### Activity
What you return should be the full listing, word for word, without a single image.

### Material supplied
--- --- ---

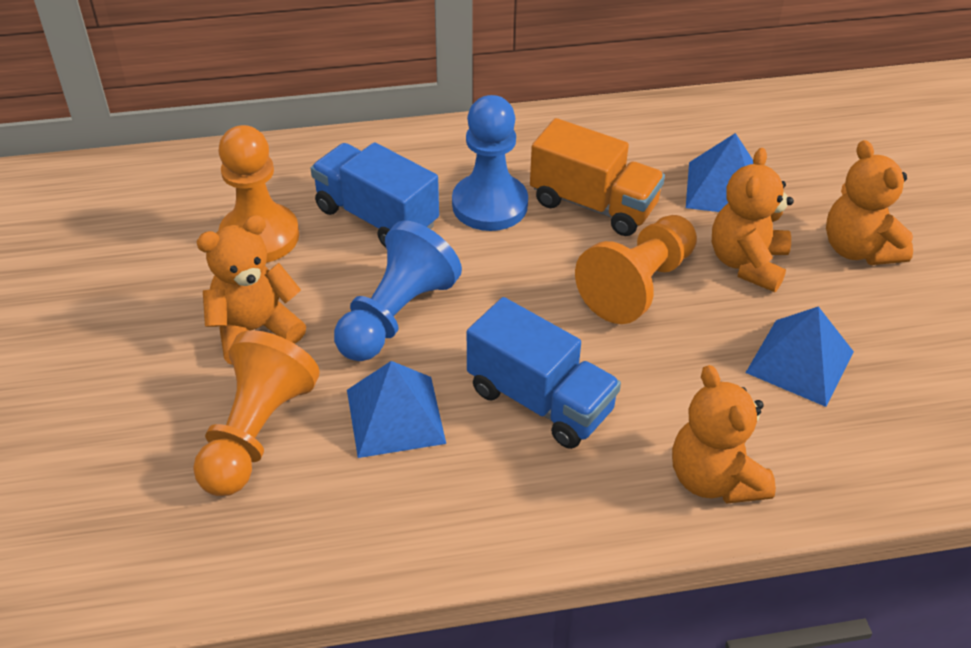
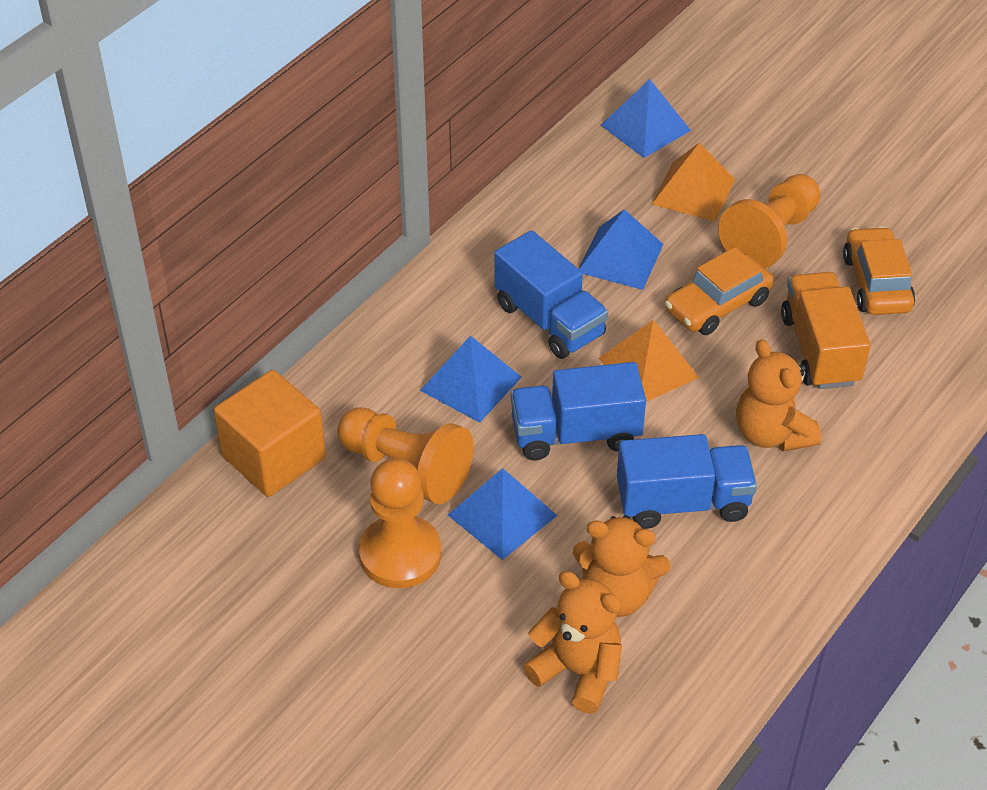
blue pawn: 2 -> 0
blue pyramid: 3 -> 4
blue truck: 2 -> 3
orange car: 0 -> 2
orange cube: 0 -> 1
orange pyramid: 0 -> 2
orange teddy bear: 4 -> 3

--- --- ---

### Solved problem
blue pawn: 2 -> 0
blue pyramid: 3 -> 4
blue truck: 2 -> 3
orange car: 0 -> 2
orange cube: 0 -> 1
orange pyramid: 0 -> 2
orange teddy bear: 4 -> 3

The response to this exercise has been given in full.